• [Brief]
Copy the lines below as they are; omit the images they contain.

(Beginning of Input material)

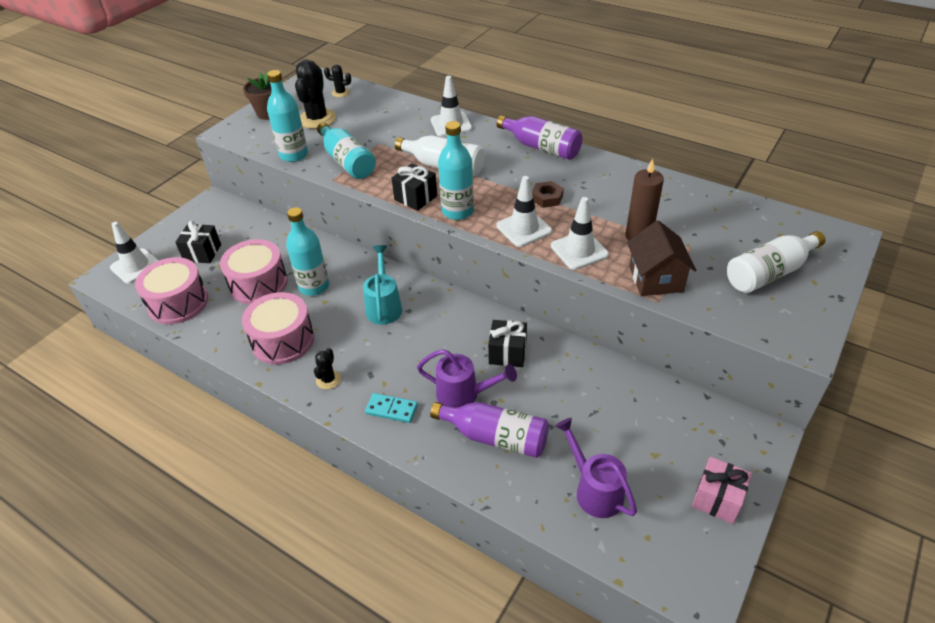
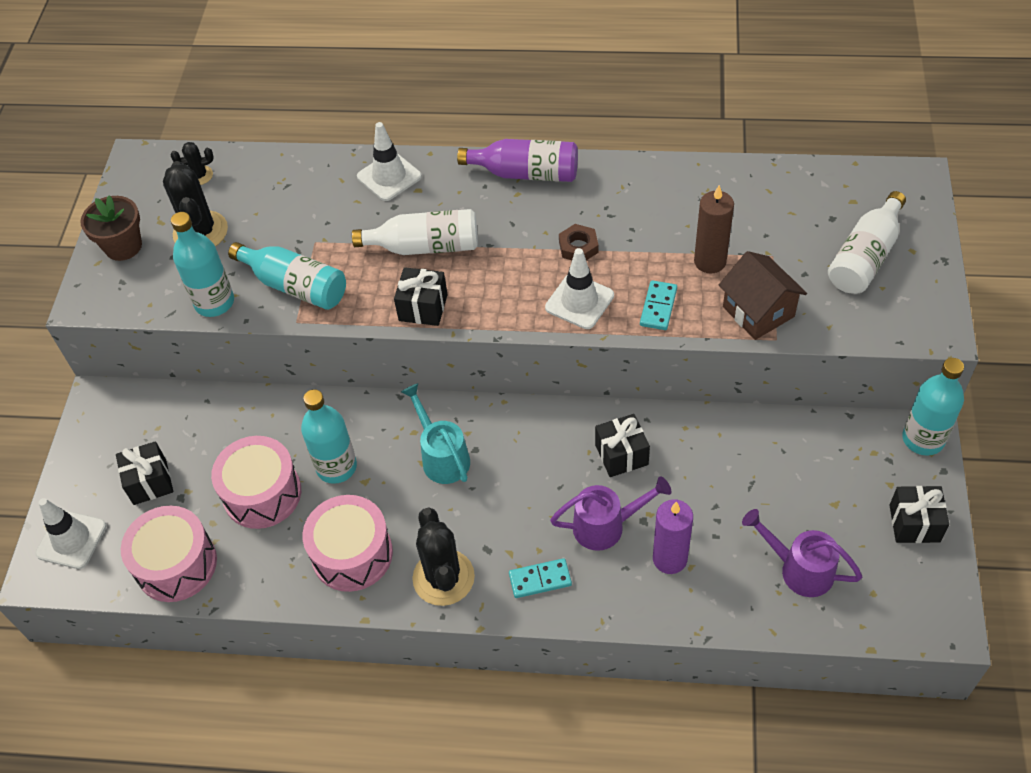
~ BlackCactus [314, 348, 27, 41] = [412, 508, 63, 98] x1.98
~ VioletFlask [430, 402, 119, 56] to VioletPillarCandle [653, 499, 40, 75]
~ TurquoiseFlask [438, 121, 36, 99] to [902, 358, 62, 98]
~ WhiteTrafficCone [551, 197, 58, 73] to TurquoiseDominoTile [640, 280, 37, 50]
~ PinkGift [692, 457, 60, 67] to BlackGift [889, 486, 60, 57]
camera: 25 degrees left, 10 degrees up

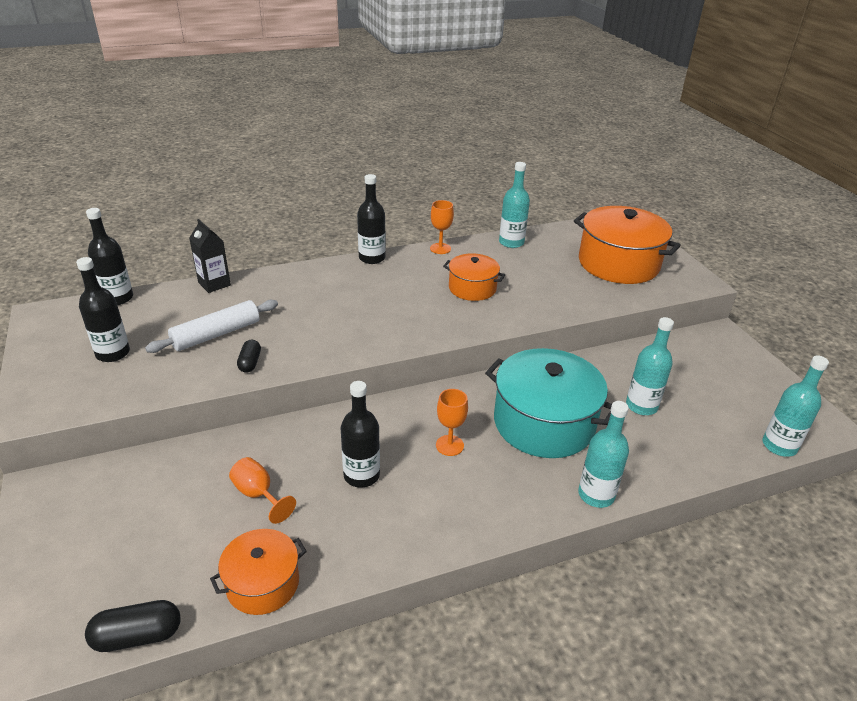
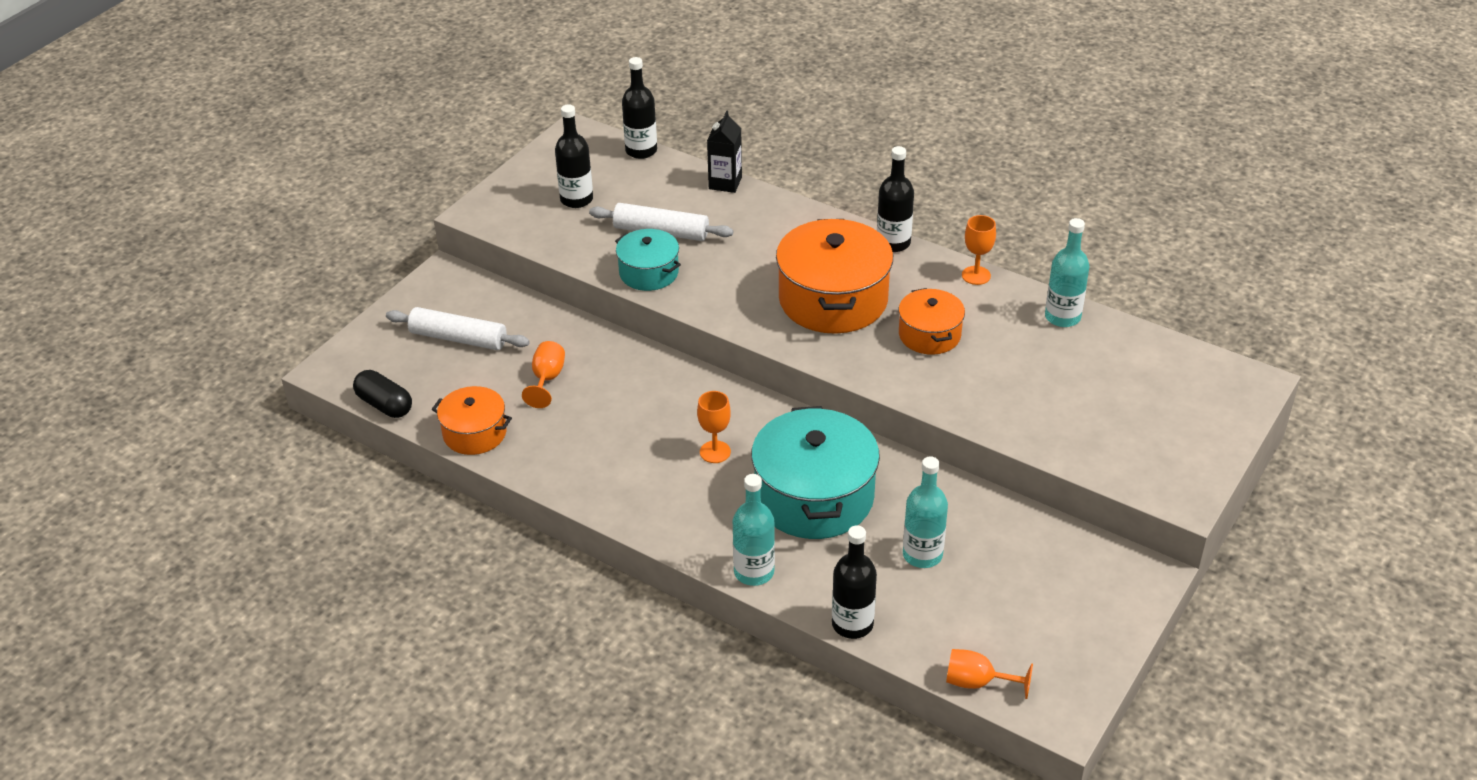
~ BlackPill [237, 340, 24, 33] to TurquoisePot [615, 229, 66, 62]
~ BlackFlask [341, 381, 39, 107] to [832, 526, 45, 113]
~ BrightOrangePot [574, 206, 107, 78] to [776, 219, 117, 115]
~ TurquoiseFlask [763, 355, 66, 102] to BrightOrangeChalice [946, 649, 87, 50]
+ WhiteDoughRoller [386, 307, 144, 43]
camera: 55 degrees right, 5 degrees up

(End of Input material)

• [Response box]
~ BlackCactus [314, 348, 27, 41] = [412, 508, 63, 98] x1.98
~ VioletFlask [430, 402, 119, 56] to VioletPillarCandle [653, 499, 40, 75]
~ TurquoiseFlask [438, 121, 36, 99] to [902, 358, 62, 98]
~ WhiteTrafficCone [551, 197, 58, 73] to TurquoiseDominoTile [640, 280, 37, 50]
~ PinkGift [692, 457, 60, 67] to BlackGift [889, 486, 60, 57]
camera: 25 degrees left, 10 degrees up

~ BlackPill [237, 340, 24, 33] to TurquoisePot [615, 229, 66, 62]
~ BlackFlask [341, 381, 39, 107] to [832, 526, 45, 113]
~ BrightOrangePot [574, 206, 107, 78] to [776, 219, 117, 115]
~ TurquoiseFlask [763, 355, 66, 102] to BrightOrangeChalice [946, 649, 87, 50]
+ WhiteDoughRoller [386, 307, 144, 43]
camera: 55 degrees right, 5 degrees up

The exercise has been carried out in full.